* _Problem requirements_: From the data below, set down exactly the lines between the one holding "R4: 2.2k (N29, VCC) -> 2.2k (N9, N30)" and the one holding "C4: 15uF (plus", inclusive, and no others.

• • •

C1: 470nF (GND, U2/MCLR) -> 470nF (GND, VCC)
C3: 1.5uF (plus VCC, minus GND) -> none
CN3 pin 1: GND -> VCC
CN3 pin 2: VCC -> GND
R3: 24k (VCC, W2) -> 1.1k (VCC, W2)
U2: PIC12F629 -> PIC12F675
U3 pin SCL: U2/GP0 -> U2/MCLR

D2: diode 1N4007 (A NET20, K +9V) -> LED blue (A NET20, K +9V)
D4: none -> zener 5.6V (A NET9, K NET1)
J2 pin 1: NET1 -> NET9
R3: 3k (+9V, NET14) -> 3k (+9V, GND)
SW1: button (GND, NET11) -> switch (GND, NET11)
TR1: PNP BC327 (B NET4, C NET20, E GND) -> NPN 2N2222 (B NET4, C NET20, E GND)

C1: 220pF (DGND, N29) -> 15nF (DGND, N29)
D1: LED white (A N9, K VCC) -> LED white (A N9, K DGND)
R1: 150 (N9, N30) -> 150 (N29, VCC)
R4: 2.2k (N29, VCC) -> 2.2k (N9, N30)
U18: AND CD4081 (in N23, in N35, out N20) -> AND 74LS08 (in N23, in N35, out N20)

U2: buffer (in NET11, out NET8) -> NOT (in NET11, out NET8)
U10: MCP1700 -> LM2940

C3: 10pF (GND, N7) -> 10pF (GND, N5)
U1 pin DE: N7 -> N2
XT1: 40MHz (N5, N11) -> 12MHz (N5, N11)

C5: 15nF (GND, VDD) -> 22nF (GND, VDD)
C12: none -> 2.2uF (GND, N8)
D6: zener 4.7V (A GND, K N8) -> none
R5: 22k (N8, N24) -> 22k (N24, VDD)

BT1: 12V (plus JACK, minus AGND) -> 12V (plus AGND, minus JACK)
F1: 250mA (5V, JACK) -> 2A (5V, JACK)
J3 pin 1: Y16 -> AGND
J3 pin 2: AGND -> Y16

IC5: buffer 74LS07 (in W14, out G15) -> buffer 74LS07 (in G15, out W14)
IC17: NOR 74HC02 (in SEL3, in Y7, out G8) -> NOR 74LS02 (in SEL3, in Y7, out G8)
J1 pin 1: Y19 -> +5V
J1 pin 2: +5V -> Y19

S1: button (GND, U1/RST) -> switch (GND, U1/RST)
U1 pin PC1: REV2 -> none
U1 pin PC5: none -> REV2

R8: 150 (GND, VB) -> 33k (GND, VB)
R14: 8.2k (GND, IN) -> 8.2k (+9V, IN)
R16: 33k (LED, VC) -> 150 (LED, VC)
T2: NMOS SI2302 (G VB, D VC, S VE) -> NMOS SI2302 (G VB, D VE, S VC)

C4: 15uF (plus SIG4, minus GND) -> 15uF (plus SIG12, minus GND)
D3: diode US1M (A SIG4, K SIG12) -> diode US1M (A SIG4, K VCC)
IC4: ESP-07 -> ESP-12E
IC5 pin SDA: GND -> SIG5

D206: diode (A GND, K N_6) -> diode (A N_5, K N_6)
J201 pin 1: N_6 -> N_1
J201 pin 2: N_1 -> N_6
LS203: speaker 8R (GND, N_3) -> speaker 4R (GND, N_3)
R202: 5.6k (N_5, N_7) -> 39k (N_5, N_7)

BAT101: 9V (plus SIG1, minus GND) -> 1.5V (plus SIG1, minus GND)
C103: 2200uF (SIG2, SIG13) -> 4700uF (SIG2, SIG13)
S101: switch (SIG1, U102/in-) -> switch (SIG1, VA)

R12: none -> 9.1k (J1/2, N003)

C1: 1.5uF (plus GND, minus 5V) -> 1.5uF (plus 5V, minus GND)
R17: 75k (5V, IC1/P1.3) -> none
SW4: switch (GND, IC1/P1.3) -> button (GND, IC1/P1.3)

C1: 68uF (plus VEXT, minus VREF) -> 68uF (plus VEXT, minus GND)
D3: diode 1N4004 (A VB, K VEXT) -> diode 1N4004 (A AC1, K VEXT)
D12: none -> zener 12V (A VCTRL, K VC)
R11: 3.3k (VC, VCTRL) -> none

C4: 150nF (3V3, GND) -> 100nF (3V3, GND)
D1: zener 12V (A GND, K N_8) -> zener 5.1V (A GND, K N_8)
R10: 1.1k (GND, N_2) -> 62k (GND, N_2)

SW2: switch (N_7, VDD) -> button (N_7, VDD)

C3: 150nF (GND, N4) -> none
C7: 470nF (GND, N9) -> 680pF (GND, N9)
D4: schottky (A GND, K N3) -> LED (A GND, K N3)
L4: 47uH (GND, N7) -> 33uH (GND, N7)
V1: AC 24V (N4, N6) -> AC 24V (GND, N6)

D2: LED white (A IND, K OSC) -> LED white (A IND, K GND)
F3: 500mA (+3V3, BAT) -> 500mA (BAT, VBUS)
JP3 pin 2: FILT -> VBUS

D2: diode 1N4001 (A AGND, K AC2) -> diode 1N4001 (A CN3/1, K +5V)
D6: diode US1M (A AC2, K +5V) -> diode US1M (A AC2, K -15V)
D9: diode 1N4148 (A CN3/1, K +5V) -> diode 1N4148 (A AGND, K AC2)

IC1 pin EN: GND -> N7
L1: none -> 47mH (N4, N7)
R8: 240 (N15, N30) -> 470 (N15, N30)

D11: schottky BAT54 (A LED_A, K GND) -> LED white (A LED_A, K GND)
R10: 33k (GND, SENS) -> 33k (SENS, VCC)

• • •

* _Answer for this exercise_:
R4: 2.2k (N29, VCC) -> 2.2k (N9, N30)
U18: AND CD4081 (in N23, in N35, out N20) -> AND 74LS08 (in N23, in N35, out N20)

U2: buffer (in NET11, out NET8) -> NOT (in NET11, out NET8)
U10: MCP1700 -> LM2940

C3: 10pF (GND, N7) -> 10pF (GND, N5)
U1 pin DE: N7 -> N2
XT1: 40MHz (N5, N11) -> 12MHz (N5, N11)

C5: 15nF (GND, VDD) -> 22nF (GND, VDD)
C12: none -> 2.2uF (GND, N8)
D6: zener 4.7V (A GND, K N8) -> none
R5: 22k (N8, N24) -> 22k (N24, VDD)

BT1: 12V (plus JACK, minus AGND) -> 12V (plus AGND, minus JACK)
F1: 250mA (5V, JACK) -> 2A (5V, JACK)
J3 pin 1: Y16 -> AGND
J3 pin 2: AGND -> Y16

IC5: buffer 74LS07 (in W14, out G15) -> buffer 74LS07 (in G15, out W14)
IC17: NOR 74HC02 (in SEL3, in Y7, out G8) -> NOR 74LS02 (in SEL3, in Y7, out G8)
J1 pin 1: Y19 -> +5V
J1 pin 2: +5V -> Y19

S1: button (GND, U1/RST) -> switch (GND, U1/RST)
U1 pin PC1: REV2 -> none
U1 pin PC5: none -> REV2

R8: 150 (GND, VB) -> 33k (GND, VB)
R14: 8.2k (GND, IN) -> 8.2k (+9V, IN)
R16: 33k (LED, VC) -> 150 (LED, VC)
T2: NMOS SI2302 (G VB, D VC, S VE) -> NMOS SI2302 (G VB, D VE, S VC)

C4: 15uF (plus SIG4, minus GND) -> 15uF (plus SIG12, minus GND)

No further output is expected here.